[INSTRUCTIONS FOR THE TASK]: Give again, word for word, every line below from the one that has "D1: schottky SS34" through the one that has "U41: XOR 74HC86", both included, and no others.

[SOURCE MATERIAL]:
···
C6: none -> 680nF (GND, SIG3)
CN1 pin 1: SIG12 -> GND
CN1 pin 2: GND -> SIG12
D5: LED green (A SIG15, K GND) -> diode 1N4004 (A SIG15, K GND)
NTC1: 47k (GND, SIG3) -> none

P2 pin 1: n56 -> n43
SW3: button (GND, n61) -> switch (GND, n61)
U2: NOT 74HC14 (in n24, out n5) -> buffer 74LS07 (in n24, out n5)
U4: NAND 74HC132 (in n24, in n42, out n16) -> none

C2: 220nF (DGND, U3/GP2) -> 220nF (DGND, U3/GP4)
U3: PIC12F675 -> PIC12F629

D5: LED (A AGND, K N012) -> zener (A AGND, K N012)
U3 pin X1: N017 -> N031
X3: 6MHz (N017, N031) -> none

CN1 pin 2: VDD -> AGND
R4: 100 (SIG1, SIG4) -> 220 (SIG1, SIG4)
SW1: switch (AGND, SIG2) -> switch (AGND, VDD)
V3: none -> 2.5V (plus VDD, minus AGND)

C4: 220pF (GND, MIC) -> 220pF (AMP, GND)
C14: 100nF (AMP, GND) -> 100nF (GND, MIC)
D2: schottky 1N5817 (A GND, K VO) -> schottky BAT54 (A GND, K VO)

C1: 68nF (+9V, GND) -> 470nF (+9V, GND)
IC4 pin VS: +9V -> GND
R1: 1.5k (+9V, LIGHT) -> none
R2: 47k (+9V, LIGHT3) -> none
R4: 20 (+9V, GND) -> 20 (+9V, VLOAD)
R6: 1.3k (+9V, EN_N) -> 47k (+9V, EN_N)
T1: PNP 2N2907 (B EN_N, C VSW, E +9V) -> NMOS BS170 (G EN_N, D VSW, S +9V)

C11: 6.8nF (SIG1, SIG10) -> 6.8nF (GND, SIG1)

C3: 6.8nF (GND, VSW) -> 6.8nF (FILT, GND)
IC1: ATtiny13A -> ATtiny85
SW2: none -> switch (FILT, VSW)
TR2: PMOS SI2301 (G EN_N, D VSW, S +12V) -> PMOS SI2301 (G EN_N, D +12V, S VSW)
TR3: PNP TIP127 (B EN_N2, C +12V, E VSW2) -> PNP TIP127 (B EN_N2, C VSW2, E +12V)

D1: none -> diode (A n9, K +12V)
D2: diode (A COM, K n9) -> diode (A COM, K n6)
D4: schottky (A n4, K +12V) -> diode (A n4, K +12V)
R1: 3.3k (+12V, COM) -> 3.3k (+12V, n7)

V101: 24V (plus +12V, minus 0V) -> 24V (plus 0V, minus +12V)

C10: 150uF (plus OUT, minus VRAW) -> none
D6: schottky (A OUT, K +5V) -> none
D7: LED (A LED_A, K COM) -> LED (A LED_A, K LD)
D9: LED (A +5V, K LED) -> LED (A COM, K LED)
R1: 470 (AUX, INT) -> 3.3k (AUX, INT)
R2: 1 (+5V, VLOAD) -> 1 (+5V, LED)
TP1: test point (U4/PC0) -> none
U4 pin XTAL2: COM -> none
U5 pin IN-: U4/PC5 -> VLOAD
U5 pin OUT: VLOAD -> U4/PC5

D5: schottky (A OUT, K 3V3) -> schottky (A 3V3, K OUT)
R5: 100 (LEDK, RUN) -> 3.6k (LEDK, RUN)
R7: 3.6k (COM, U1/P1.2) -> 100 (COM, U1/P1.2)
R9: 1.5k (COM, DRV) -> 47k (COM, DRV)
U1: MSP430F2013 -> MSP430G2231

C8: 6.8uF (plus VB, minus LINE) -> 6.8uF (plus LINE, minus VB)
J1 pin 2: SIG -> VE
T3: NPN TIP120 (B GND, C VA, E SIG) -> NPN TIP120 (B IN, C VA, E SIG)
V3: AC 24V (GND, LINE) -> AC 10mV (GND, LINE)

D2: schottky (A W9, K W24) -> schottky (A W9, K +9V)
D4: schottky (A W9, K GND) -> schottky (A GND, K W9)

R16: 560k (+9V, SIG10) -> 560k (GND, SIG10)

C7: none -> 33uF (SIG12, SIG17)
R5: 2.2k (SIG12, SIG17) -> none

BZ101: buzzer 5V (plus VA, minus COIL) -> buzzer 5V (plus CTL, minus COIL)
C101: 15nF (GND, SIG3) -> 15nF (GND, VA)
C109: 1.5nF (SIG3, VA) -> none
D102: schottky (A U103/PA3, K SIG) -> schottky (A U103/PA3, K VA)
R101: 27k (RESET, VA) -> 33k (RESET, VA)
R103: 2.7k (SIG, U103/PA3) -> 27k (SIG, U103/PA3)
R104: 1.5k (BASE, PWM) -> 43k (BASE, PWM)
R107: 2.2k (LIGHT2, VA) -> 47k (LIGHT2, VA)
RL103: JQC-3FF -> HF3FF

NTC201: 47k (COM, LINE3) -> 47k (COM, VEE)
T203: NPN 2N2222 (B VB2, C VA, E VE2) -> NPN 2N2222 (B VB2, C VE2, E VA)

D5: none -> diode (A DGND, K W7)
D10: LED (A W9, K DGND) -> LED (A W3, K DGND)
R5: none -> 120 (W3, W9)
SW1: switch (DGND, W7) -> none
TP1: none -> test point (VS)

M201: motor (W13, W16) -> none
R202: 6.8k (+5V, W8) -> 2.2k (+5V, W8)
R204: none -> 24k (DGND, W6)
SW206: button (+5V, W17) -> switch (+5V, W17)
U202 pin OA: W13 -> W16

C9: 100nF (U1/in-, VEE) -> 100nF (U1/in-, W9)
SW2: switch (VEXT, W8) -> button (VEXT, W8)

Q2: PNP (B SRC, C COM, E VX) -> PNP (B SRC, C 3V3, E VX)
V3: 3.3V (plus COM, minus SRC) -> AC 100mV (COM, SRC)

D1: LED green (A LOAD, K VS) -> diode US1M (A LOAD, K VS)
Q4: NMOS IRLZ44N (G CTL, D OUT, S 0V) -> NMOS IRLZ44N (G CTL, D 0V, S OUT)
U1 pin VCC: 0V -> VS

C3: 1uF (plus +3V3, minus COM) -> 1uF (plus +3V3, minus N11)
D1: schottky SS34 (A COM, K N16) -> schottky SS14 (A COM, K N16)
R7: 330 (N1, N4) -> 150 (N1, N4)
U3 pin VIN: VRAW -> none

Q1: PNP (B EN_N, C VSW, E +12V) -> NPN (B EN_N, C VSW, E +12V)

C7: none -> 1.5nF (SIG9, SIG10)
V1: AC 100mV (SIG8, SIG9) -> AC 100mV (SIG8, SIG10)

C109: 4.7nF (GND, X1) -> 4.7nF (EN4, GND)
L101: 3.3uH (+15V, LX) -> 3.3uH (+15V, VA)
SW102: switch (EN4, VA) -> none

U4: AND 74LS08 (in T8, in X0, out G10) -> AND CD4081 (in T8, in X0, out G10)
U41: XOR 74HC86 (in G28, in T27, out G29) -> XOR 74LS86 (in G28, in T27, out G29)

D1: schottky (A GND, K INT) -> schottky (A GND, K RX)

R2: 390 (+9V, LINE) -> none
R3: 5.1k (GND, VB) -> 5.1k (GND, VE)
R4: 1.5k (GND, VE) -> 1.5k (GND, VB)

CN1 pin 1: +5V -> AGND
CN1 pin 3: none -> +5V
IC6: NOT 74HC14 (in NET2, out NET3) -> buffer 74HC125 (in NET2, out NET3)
···
[FINAL ANSWER]:
D1: schottky SS34 (A COM, K N16) -> schottky SS14 (A COM, K N16)
R7: 330 (N1, N4) -> 150 (N1, N4)
U3 pin VIN: VRAW -> none

Q1: PNP (B EN_N, C VSW, E +12V) -> NPN (B EN_N, C VSW, E +12V)

C7: none -> 1.5nF (SIG9, SIG10)
V1: AC 100mV (SIG8, SIG9) -> AC 100mV (SIG8, SIG10)

C109: 4.7nF (GND, X1) -> 4.7nF (EN4, GND)
L101: 3.3uH (+15V, LX) -> 3.3uH (+15V, VA)
SW102: switch (EN4, VA) -> none

U4: AND 74LS08 (in T8, in X0, out G10) -> AND CD4081 (in T8, in X0, out G10)
U41: XOR 74HC86 (in G28, in T27, out G29) -> XOR 74LS86 (in G28, in T27, out G29)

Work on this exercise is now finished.